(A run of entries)

[BEGIN]

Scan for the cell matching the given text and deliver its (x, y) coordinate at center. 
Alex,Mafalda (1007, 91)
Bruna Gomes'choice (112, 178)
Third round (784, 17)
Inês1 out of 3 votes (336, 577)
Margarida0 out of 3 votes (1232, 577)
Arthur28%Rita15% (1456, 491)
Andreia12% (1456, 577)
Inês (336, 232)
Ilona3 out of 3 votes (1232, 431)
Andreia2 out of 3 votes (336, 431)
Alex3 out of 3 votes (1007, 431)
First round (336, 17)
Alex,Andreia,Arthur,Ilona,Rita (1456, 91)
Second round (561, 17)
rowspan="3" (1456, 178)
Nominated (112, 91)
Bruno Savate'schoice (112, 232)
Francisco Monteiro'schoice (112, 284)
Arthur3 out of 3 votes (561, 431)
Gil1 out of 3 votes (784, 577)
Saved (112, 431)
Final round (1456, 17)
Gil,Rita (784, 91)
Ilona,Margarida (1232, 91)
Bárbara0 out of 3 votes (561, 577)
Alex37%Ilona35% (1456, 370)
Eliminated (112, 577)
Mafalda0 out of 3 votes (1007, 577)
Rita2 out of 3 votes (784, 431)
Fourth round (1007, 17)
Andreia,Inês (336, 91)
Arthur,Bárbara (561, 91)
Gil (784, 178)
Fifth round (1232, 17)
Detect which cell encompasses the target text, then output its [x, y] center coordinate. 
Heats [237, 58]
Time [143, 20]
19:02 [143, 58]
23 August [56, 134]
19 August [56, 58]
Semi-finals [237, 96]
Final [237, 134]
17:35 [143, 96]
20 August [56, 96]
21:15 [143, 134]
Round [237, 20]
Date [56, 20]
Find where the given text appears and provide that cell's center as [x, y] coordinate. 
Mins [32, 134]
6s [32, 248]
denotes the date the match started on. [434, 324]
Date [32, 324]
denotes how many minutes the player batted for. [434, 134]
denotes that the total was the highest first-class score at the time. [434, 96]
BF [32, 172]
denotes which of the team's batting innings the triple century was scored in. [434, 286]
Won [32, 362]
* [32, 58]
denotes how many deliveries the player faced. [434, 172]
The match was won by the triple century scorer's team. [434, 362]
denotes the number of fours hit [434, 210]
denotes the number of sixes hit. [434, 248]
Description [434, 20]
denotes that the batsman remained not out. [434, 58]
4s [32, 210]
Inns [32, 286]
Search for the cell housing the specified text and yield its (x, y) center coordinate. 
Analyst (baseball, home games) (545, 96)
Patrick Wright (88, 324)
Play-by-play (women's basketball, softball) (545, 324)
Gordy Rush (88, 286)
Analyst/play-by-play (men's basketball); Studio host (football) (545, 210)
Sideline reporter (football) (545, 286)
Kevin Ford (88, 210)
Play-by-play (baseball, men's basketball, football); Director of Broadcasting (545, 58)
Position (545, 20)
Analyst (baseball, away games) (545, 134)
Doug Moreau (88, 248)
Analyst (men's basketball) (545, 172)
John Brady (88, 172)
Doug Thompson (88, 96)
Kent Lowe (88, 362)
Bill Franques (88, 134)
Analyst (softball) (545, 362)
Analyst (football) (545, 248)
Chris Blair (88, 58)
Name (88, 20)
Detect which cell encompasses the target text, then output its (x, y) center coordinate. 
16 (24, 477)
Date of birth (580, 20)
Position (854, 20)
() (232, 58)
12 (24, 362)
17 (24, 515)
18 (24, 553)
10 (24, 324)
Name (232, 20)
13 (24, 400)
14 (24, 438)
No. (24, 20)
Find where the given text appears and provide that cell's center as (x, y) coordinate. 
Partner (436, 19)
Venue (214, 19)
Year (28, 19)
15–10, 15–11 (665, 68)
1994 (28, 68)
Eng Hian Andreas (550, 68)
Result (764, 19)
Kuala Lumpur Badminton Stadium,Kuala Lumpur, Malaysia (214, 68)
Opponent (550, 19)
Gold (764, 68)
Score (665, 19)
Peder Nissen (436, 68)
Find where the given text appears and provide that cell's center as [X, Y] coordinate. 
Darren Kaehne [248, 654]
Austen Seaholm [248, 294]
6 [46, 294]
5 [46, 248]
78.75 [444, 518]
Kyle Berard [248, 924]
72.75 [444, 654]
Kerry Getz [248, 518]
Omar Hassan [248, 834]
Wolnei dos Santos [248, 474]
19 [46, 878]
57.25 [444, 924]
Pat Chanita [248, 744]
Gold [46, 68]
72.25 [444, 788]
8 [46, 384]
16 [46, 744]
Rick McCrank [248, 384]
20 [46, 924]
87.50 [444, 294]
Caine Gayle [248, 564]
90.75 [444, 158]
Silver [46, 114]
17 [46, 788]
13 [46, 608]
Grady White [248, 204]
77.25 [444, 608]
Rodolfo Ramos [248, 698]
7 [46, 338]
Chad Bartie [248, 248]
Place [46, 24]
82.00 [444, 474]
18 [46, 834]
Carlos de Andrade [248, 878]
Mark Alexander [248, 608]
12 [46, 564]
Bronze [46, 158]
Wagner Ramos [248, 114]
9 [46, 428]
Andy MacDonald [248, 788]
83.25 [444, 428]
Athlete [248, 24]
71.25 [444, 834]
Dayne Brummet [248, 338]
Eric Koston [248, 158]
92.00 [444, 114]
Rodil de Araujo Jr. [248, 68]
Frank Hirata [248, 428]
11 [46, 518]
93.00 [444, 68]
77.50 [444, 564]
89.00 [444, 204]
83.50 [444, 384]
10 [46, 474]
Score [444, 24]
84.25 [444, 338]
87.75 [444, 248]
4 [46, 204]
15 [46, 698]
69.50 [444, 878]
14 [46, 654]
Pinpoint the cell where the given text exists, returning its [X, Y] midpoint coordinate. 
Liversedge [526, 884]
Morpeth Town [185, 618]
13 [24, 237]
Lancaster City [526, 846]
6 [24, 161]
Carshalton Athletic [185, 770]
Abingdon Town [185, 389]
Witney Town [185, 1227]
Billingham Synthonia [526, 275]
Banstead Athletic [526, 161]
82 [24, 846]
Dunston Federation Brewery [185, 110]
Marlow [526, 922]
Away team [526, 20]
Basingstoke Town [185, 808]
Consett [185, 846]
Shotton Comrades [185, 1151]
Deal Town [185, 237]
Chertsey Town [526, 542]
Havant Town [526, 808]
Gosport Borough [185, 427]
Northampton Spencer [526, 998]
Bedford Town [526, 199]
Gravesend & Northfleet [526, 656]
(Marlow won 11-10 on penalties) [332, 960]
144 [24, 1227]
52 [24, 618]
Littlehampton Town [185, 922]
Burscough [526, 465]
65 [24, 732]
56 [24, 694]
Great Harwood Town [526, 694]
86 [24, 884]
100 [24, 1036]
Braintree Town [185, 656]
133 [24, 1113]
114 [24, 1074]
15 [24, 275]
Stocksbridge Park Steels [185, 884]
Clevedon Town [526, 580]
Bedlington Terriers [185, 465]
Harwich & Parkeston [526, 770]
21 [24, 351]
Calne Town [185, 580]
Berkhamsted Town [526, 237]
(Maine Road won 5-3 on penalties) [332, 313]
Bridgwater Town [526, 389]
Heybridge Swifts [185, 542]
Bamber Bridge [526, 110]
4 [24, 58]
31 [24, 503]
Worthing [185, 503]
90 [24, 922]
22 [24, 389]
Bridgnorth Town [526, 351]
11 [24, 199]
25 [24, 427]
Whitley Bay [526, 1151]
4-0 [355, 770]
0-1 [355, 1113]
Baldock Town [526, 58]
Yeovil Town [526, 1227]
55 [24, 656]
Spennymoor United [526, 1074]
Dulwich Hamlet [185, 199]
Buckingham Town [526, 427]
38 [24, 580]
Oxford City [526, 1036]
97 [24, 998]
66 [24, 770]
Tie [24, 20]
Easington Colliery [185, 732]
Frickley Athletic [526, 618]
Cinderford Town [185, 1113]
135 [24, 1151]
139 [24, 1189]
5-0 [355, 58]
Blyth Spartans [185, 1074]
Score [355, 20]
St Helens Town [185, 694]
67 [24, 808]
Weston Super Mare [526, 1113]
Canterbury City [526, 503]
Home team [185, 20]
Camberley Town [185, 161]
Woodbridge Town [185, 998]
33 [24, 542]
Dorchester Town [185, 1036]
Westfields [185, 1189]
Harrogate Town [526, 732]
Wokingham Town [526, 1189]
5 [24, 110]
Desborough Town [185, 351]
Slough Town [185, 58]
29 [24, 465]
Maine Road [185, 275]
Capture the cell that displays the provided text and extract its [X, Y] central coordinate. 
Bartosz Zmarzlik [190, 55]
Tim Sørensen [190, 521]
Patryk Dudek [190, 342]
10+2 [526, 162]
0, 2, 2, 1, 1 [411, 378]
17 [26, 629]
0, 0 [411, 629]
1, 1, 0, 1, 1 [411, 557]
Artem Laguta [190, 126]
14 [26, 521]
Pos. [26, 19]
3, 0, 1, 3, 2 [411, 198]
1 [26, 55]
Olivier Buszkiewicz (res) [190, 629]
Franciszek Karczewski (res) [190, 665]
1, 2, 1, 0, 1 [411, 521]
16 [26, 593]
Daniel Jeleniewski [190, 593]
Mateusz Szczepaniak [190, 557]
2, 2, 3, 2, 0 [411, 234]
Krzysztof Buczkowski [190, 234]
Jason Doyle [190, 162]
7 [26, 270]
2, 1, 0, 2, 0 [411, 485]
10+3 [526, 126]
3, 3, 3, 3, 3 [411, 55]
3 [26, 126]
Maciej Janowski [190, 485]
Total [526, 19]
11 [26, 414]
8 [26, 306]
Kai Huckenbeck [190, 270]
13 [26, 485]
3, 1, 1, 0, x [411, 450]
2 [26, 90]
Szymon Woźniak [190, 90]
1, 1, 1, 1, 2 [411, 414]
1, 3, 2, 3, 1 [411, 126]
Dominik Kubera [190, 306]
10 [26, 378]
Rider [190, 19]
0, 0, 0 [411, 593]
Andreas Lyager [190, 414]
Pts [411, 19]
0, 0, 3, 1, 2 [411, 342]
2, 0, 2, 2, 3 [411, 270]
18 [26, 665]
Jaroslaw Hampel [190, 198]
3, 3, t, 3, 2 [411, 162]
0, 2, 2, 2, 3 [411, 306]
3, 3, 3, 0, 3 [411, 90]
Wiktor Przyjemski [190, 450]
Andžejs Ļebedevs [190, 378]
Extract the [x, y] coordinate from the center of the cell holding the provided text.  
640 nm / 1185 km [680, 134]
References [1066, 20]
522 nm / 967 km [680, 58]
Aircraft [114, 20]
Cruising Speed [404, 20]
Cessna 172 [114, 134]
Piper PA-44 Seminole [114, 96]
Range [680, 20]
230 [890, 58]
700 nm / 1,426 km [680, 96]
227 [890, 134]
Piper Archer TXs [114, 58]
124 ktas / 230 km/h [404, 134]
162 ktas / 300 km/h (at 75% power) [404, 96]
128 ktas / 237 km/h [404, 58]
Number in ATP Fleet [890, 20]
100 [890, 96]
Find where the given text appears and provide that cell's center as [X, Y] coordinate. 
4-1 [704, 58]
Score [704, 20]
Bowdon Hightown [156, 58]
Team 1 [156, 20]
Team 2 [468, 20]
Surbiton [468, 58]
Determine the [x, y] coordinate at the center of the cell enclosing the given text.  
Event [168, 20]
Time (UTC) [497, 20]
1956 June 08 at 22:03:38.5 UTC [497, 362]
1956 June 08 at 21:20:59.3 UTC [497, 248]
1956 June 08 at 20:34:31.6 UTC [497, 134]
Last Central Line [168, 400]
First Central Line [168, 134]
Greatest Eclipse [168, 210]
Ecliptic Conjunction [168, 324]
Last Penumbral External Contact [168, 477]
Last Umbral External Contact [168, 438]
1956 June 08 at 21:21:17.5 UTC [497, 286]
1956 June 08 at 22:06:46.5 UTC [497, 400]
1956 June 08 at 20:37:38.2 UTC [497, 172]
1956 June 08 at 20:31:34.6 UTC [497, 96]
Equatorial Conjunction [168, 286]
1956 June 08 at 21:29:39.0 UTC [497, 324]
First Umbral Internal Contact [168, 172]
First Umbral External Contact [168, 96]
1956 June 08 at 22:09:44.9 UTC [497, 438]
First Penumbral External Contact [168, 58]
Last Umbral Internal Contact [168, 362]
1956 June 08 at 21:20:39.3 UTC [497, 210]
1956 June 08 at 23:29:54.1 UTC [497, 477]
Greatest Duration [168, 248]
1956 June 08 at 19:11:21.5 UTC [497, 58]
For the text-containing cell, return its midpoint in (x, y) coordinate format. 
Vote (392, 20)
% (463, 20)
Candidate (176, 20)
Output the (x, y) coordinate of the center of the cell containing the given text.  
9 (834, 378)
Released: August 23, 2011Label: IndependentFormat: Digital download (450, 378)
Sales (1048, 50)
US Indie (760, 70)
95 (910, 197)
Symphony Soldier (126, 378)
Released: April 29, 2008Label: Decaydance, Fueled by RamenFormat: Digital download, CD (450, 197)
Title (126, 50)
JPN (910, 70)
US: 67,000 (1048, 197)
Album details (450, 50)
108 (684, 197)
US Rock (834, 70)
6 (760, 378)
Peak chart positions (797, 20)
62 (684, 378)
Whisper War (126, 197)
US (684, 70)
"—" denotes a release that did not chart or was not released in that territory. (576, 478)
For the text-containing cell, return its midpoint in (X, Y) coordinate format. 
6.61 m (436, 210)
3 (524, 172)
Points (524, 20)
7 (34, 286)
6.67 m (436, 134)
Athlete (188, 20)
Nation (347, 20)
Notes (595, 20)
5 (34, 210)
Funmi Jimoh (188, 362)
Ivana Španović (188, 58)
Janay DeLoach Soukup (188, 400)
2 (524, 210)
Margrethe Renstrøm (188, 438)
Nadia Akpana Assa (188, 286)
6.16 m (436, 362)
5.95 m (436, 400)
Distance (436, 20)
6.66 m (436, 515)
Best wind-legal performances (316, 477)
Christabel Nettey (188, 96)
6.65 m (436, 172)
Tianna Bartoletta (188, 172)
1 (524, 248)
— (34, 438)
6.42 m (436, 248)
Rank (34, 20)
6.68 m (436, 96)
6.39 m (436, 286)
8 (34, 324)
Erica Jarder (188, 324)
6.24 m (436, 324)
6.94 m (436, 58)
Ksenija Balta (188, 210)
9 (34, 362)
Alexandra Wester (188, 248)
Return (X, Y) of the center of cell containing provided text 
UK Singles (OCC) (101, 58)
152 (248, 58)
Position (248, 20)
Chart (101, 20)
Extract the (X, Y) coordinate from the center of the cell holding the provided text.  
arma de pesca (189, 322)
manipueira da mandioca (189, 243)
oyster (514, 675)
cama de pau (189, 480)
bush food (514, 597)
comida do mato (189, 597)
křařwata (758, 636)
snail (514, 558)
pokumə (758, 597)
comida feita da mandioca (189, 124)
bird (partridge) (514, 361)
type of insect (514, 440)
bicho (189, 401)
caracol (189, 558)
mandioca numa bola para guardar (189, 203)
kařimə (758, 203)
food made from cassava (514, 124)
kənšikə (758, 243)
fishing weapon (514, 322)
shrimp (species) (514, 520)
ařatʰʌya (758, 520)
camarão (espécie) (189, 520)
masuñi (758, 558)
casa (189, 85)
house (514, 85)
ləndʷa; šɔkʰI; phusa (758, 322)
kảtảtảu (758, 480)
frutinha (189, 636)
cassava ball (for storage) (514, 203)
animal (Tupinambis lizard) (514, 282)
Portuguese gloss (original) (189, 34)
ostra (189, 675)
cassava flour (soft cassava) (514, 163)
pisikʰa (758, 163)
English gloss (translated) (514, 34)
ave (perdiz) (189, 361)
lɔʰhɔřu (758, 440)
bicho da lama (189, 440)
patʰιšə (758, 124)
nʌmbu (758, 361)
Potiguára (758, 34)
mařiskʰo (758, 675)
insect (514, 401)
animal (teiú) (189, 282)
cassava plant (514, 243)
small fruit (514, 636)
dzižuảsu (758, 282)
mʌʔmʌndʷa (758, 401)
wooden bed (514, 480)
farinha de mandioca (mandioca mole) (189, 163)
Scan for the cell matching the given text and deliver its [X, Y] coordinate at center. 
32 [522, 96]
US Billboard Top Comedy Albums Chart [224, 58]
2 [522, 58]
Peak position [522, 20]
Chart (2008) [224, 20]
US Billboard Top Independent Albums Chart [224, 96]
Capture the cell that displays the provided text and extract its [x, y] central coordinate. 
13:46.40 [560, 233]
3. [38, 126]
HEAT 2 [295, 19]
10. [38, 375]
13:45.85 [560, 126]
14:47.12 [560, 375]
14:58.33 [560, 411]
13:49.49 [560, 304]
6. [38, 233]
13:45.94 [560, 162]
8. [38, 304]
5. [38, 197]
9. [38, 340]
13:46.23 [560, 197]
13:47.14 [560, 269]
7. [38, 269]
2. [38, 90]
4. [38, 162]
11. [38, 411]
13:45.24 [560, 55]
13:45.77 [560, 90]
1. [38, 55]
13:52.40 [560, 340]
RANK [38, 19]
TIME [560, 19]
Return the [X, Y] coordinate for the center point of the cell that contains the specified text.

[END]

Exercise instructions. Could you rewrite the lines from the start of the entries through the line containing "Andreia12% (1456, 577)", inclusive, swapping "votes" for "ballots" and leaving everything else unchanged?

The completed task.
Scan for the cell matching the given text and deliver its (x, y) coordinate at center. 
Alex,Mafalda (1007, 91)
Bruna Gomes'choice (112, 178)
Third round (784, 17)
Inês1 out of 3 ballots (336, 577)
Margarida0 out of 3 ballots (1232, 577)
Arthur28%Rita15% (1456, 491)
Andreia12% (1456, 577)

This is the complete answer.